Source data
• • •

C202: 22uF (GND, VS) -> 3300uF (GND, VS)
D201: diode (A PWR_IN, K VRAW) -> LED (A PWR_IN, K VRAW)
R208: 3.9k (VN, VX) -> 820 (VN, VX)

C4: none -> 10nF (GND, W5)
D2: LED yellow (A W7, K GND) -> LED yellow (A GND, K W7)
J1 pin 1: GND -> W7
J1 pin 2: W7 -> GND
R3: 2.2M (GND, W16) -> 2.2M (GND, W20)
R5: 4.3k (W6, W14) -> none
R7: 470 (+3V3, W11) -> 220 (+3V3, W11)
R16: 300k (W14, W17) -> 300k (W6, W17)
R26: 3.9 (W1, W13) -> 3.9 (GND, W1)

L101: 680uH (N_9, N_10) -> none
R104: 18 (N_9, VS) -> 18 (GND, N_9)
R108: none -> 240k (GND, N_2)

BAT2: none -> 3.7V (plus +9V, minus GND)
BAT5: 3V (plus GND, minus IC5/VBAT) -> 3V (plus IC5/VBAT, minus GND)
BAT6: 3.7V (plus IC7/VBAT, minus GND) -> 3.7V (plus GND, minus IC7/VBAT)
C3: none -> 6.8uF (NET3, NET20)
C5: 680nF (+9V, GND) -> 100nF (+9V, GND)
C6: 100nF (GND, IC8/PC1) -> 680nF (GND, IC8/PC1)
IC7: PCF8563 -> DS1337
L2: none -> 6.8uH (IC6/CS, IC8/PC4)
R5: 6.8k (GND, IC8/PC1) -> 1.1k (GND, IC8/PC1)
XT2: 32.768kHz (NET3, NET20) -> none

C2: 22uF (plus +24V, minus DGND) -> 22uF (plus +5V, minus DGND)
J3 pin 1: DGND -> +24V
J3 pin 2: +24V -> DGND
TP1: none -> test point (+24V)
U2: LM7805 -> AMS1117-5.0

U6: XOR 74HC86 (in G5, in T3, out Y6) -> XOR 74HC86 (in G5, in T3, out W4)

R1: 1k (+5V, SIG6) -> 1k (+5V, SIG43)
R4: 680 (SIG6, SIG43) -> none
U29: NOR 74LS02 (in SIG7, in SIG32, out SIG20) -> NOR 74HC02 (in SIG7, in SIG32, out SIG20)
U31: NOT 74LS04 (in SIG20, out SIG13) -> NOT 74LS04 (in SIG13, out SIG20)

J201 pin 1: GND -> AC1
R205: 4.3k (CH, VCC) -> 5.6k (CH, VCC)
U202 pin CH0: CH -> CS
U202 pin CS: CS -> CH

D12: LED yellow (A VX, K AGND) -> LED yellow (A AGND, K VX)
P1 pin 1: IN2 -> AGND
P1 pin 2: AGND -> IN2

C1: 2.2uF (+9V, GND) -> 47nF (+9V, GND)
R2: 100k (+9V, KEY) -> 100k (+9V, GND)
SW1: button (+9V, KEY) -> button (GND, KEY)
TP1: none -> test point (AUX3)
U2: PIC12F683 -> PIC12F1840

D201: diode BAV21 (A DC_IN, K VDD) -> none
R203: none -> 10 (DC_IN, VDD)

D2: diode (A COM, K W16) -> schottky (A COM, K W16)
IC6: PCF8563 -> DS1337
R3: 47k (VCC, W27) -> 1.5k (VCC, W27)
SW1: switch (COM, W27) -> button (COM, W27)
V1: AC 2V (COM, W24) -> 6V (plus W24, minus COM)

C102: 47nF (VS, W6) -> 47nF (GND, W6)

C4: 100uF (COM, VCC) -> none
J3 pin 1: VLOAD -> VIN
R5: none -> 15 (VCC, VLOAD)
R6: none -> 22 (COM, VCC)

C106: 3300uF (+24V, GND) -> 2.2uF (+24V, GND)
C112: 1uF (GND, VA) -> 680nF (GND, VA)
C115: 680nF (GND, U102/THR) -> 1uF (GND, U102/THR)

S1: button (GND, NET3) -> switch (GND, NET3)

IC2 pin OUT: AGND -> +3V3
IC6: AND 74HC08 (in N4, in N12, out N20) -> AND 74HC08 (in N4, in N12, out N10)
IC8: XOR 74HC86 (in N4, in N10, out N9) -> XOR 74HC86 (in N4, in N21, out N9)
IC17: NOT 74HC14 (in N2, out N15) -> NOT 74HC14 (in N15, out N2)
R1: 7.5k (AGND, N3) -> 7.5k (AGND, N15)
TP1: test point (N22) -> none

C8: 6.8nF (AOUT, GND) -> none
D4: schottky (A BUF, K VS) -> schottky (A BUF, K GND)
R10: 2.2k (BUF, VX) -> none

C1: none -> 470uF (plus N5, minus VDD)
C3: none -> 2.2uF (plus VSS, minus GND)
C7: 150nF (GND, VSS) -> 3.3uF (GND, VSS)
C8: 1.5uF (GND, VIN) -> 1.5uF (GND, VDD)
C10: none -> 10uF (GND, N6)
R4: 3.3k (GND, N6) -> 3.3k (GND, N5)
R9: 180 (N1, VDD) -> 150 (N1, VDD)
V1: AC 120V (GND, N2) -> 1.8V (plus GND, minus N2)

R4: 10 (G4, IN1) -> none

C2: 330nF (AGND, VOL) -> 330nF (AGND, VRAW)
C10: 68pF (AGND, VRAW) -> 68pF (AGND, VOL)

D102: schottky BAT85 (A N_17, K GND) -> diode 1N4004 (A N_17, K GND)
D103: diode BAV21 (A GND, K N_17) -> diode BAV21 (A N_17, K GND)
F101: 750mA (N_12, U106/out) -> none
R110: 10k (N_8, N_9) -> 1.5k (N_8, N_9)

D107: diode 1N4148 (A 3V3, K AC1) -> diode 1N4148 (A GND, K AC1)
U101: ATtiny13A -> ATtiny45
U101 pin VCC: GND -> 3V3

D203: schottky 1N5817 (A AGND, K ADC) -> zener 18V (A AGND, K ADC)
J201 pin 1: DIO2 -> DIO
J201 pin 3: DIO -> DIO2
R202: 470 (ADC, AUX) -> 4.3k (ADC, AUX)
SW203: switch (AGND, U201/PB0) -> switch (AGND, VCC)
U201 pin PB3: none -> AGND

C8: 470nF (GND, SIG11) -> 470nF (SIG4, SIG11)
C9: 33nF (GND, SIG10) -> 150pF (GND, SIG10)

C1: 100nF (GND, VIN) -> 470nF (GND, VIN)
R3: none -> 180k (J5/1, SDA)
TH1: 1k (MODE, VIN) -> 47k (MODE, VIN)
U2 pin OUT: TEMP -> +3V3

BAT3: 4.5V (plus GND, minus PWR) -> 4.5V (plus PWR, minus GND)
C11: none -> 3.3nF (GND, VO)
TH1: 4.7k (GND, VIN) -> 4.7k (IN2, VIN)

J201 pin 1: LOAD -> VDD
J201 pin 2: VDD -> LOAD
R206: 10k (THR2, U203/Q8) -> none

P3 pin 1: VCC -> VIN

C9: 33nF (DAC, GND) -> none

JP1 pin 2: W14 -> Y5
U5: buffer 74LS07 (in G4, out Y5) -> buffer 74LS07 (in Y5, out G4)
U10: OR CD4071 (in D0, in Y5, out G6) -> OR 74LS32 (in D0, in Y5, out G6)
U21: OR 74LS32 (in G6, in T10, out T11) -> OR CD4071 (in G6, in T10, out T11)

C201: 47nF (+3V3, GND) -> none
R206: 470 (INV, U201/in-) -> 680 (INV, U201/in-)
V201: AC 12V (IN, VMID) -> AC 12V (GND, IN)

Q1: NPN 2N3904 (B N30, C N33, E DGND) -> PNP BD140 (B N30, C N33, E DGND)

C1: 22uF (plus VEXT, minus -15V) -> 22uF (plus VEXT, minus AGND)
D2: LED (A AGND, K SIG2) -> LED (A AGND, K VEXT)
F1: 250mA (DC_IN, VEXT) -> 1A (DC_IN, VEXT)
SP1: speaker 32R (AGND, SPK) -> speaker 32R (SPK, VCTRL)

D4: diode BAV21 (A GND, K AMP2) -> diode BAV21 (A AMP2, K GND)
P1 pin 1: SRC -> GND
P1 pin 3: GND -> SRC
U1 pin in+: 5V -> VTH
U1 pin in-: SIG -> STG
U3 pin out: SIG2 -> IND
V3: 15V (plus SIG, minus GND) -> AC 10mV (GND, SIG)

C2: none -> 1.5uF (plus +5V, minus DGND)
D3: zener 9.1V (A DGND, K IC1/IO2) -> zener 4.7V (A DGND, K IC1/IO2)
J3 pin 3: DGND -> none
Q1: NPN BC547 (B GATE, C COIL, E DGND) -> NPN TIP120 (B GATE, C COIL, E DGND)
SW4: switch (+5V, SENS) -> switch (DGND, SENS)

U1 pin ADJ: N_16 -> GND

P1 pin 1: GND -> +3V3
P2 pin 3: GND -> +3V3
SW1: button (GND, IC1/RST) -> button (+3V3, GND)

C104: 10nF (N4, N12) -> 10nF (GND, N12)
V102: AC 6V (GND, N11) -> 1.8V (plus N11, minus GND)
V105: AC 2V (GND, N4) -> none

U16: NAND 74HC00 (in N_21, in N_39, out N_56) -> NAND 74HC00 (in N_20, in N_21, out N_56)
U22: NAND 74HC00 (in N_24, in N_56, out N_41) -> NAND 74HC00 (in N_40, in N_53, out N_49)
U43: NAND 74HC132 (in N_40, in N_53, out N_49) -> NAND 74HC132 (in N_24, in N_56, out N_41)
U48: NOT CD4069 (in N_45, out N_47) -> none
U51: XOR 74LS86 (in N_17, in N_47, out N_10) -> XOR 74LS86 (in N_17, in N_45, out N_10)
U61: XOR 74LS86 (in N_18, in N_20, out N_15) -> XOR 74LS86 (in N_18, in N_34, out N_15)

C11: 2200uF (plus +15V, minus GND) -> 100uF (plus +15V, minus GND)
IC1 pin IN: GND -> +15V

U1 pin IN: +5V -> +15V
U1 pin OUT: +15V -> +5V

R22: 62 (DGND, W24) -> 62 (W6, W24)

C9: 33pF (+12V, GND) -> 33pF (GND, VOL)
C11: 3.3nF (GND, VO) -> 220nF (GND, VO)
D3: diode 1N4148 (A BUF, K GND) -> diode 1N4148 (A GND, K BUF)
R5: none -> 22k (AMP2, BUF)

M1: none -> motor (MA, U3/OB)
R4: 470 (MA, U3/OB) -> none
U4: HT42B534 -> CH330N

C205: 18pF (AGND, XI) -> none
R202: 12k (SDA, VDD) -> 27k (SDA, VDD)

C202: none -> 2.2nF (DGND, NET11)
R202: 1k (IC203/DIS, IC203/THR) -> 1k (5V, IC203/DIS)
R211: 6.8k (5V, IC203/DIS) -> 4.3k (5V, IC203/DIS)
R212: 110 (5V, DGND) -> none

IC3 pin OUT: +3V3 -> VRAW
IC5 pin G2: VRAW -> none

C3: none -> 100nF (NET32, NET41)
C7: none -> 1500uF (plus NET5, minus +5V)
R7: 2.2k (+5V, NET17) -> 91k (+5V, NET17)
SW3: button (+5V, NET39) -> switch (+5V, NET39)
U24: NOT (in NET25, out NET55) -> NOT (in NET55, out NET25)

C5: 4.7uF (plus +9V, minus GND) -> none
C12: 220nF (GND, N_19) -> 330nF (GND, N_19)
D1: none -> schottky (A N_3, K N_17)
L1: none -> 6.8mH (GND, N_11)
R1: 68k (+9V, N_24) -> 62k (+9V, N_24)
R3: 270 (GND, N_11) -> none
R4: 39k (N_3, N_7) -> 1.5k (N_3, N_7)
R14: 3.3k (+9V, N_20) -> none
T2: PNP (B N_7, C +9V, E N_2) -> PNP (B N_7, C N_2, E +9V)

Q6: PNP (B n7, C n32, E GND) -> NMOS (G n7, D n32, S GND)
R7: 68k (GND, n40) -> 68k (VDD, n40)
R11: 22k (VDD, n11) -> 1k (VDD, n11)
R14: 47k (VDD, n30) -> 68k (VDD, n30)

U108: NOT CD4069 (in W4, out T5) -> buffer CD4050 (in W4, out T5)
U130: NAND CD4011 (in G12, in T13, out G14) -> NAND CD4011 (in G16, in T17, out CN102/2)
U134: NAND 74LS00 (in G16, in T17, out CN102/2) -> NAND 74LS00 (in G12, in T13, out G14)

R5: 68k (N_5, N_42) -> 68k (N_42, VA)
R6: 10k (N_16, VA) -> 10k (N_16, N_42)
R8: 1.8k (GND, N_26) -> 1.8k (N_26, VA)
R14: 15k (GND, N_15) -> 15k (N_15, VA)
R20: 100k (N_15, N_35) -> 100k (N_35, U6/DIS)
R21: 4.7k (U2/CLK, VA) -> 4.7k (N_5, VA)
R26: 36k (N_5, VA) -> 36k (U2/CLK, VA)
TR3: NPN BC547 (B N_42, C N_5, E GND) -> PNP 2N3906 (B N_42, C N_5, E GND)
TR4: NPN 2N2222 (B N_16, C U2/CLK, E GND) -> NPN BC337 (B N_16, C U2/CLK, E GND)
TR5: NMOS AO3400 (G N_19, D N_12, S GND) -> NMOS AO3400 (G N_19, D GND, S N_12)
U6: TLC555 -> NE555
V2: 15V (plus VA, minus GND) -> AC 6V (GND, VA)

• • •

▶ WHAT YOU NEED TO DO:
Up to and including the line with "R6: none -> 22 (COM, VCC)", output every line of the records above exactly, starting from the first; output nothing else.

▶ REPLY:
C202: 22uF (GND, VS) -> 3300uF (GND, VS)
D201: diode (A PWR_IN, K VRAW) -> LED (A PWR_IN, K VRAW)
R208: 3.9k (VN, VX) -> 820 (VN, VX)

C4: none -> 10nF (GND, W5)
D2: LED yellow (A W7, K GND) -> LED yellow (A GND, K W7)
J1 pin 1: GND -> W7
J1 pin 2: W7 -> GND
R3: 2.2M (GND, W16) -> 2.2M (GND, W20)
R5: 4.3k (W6, W14) -> none
R7: 470 (+3V3, W11) -> 220 (+3V3, W11)
R16: 300k (W14, W17) -> 300k (W6, W17)
R26: 3.9 (W1, W13) -> 3.9 (GND, W1)

L101: 680uH (N_9, N_10) -> none
R104: 18 (N_9, VS) -> 18 (GND, N_9)
R108: none -> 240k (GND, N_2)

BAT2: none -> 3.7V (plus +9V, minus GND)
BAT5: 3V (plus GND, minus IC5/VBAT) -> 3V (plus IC5/VBAT, minus GND)
BAT6: 3.7V (plus IC7/VBAT, minus GND) -> 3.7V (plus GND, minus IC7/VBAT)
C3: none -> 6.8uF (NET3, NET20)
C5: 680nF (+9V, GND) -> 100nF (+9V, GND)
C6: 100nF (GND, IC8/PC1) -> 680nF (GND, IC8/PC1)
IC7: PCF8563 -> DS1337
L2: none -> 6.8uH (IC6/CS, IC8/PC4)
R5: 6.8k (GND, IC8/PC1) -> 1.1k (GND, IC8/PC1)
XT2: 32.768kHz (NET3, NET20) -> none

C2: 22uF (plus +24V, minus DGND) -> 22uF (plus +5V, minus DGND)
J3 pin 1: DGND -> +24V
J3 pin 2: +24V -> DGND
TP1: none -> test point (+24V)
U2: LM7805 -> AMS1117-5.0

U6: XOR 74HC86 (in G5, in T3, out Y6) -> XOR 74HC86 (in G5, in T3, out W4)

R1: 1k (+5V, SIG6) -> 1k (+5V, SIG43)
R4: 680 (SIG6, SIG43) -> none
U29: NOR 74LS02 (in SIG7, in SIG32, out SIG20) -> NOR 74HC02 (in SIG7, in SIG32, out SIG20)
U31: NOT 74LS04 (in SIG20, out SIG13) -> NOT 74LS04 (in SIG13, out SIG20)

J201 pin 1: GND -> AC1
R205: 4.3k (CH, VCC) -> 5.6k (CH, VCC)
U202 pin CH0: CH -> CS
U202 pin CS: CS -> CH

D12: LED yellow (A VX, K AGND) -> LED yellow (A AGND, K VX)
P1 pin 1: IN2 -> AGND
P1 pin 2: AGND -> IN2

C1: 2.2uF (+9V, GND) -> 47nF (+9V, GND)
R2: 100k (+9V, KEY) -> 100k (+9V, GND)
SW1: button (+9V, KEY) -> button (GND, KEY)
TP1: none -> test point (AUX3)
U2: PIC12F683 -> PIC12F1840

D201: diode BAV21 (A DC_IN, K VDD) -> none
R203: none -> 10 (DC_IN, VDD)

D2: diode (A COM, K W16) -> schottky (A COM, K W16)
IC6: PCF8563 -> DS1337
R3: 47k (VCC, W27) -> 1.5k (VCC, W27)
SW1: switch (COM, W27) -> button (COM, W27)
V1: AC 2V (COM, W24) -> 6V (plus W24, minus COM)

C102: 47nF (VS, W6) -> 47nF (GND, W6)

C4: 100uF (COM, VCC) -> none
J3 pin 1: VLOAD -> VIN
R5: none -> 15 (VCC, VLOAD)
R6: none -> 22 (COM, VCC)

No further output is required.